Problem statement:
Repeat the following lines exactly and nothing else: the line containing "S4: none -> switch (NET5, NET6)" and each line after it through the end of the listing.

Data:
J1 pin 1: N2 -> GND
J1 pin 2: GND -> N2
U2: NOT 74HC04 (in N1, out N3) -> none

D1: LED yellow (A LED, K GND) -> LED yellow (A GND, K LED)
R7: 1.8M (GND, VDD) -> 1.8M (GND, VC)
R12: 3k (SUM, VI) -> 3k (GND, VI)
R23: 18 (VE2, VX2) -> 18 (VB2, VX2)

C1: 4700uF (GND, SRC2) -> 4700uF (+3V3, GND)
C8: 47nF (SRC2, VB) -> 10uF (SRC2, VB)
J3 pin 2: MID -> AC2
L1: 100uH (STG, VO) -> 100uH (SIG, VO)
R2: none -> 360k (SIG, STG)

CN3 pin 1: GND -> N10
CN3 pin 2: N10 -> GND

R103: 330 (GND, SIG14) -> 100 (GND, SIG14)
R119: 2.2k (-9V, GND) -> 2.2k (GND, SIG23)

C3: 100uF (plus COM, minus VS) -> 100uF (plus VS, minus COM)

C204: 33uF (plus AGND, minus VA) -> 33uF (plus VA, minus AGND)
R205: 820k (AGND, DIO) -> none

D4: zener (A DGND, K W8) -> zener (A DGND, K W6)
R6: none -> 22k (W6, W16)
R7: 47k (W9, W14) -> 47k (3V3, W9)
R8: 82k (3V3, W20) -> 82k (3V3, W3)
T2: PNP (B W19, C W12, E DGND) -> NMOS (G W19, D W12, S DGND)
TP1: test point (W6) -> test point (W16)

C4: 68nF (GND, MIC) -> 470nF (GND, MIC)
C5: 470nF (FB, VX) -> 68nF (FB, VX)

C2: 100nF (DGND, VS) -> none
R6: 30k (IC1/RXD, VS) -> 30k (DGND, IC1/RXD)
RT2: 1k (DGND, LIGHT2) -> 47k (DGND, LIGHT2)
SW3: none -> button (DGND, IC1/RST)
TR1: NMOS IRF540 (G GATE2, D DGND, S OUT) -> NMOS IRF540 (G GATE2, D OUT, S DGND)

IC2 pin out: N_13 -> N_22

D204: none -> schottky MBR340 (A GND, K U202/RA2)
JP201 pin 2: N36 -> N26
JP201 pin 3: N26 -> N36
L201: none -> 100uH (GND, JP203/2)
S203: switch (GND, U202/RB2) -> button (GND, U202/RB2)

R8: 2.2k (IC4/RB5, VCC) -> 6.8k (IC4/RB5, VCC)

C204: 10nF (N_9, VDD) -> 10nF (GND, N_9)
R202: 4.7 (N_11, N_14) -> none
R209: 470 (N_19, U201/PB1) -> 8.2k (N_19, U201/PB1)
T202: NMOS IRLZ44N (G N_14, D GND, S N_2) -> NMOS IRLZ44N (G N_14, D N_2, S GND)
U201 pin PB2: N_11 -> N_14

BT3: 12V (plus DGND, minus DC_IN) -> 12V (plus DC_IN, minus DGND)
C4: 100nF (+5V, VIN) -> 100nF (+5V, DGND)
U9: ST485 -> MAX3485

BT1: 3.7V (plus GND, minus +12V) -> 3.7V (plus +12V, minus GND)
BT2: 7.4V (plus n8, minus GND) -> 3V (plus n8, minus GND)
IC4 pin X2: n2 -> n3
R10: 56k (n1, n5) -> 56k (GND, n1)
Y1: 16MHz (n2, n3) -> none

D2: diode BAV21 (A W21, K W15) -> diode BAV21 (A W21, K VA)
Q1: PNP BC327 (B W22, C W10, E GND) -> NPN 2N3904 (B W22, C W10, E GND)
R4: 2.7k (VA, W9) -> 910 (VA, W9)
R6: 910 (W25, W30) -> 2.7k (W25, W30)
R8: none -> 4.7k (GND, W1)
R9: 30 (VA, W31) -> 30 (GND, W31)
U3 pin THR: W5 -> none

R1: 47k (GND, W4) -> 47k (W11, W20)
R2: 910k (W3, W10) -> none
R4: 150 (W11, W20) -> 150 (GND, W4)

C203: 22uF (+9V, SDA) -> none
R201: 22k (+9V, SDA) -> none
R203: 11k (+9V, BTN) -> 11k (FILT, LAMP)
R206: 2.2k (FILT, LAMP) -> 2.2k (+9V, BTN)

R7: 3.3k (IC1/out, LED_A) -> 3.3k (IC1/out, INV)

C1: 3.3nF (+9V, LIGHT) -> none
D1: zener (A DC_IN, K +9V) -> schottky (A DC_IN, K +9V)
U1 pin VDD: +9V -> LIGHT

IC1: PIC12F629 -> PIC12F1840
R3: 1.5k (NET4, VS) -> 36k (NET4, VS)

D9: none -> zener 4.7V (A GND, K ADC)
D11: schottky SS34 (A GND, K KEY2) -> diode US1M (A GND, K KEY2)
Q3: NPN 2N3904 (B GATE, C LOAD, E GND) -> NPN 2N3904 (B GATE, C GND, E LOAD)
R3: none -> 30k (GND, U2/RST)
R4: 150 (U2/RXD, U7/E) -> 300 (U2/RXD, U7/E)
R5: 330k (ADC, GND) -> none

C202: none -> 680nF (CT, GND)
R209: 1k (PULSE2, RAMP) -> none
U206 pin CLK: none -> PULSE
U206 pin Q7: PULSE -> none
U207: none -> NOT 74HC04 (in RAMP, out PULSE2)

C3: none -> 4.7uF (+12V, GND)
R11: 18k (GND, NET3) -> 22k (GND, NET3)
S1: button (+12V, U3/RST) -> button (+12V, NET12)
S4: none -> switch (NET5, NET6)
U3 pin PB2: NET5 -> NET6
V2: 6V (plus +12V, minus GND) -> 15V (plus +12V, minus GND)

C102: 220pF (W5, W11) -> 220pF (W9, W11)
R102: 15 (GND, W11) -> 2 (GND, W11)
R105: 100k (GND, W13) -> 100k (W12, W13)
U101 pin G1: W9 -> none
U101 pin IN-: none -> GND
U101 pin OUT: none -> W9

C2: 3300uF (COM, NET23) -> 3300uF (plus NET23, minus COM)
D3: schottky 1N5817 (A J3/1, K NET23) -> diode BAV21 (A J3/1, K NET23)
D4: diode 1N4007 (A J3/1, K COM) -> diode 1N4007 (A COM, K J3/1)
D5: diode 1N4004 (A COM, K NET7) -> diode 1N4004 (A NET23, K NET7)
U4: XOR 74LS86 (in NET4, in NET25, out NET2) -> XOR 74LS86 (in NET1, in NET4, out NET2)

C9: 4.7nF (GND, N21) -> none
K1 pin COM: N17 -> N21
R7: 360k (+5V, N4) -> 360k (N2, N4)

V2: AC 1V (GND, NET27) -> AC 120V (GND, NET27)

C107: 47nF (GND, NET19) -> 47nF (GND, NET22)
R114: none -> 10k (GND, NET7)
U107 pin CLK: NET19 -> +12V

Exercise output:
S4: none -> switch (NET5, NET6)
U3 pin PB2: NET5 -> NET6
V2: 6V (plus +12V, minus GND) -> 15V (plus +12V, minus GND)

C102: 220pF (W5, W11) -> 220pF (W9, W11)
R102: 15 (GND, W11) -> 2 (GND, W11)
R105: 100k (GND, W13) -> 100k (W12, W13)
U101 pin G1: W9 -> none
U101 pin IN-: none -> GND
U101 pin OUT: none -> W9

C2: 3300uF (COM, NET23) -> 3300uF (plus NET23, minus COM)
D3: schottky 1N5817 (A J3/1, K NET23) -> diode BAV21 (A J3/1, K NET23)
D4: diode 1N4007 (A J3/1, K COM) -> diode 1N4007 (A COM, K J3/1)
D5: diode 1N4004 (A COM, K NET7) -> diode 1N4004 (A NET23, K NET7)
U4: XOR 74LS86 (in NET4, in NET25, out NET2) -> XOR 74LS86 (in NET1, in NET4, out NET2)

C9: 4.7nF (GND, N21) -> none
K1 pin COM: N17 -> N21
R7: 360k (+5V, N4) -> 360k (N2, N4)

V2: AC 1V (GND, NET27) -> AC 120V (GND, NET27)

C107: 47nF (GND, NET19) -> 47nF (GND, NET22)
R114: none -> 10k (GND, NET7)
U107 pin CLK: NET19 -> +12V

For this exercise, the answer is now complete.